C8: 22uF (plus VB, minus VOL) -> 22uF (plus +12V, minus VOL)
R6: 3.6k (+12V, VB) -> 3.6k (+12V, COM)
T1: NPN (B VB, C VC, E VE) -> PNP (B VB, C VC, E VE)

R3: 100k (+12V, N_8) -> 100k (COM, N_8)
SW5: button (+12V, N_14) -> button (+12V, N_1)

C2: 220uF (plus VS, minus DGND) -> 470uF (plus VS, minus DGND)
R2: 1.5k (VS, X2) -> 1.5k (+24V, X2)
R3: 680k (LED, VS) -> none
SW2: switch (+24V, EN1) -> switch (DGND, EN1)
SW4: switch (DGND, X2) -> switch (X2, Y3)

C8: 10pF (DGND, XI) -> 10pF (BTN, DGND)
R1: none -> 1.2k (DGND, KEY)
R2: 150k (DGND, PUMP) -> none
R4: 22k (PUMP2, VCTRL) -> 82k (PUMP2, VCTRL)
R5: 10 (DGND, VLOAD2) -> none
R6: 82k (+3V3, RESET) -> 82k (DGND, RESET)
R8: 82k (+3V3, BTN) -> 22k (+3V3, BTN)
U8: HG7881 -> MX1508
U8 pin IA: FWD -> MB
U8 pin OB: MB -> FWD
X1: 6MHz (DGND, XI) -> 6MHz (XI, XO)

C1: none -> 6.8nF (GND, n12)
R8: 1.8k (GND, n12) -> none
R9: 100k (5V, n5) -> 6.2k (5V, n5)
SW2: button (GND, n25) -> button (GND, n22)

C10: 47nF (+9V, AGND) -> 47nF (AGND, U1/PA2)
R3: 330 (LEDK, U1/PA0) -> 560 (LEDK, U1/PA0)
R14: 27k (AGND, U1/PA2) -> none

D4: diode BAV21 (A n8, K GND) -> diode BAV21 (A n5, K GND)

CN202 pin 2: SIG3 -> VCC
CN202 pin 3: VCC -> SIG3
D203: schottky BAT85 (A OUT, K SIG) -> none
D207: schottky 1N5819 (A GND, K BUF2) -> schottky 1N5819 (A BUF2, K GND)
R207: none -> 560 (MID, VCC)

Exercise objective: When a line in the records above contains the word "plus", copy it.

Response area:
C8: 22uF (plus VB, minus VOL) -> 22uF (plus +12V, minus VOL)
C2: 220uF (plus VS, minus DGND) -> 470uF (plus VS, minus DGND)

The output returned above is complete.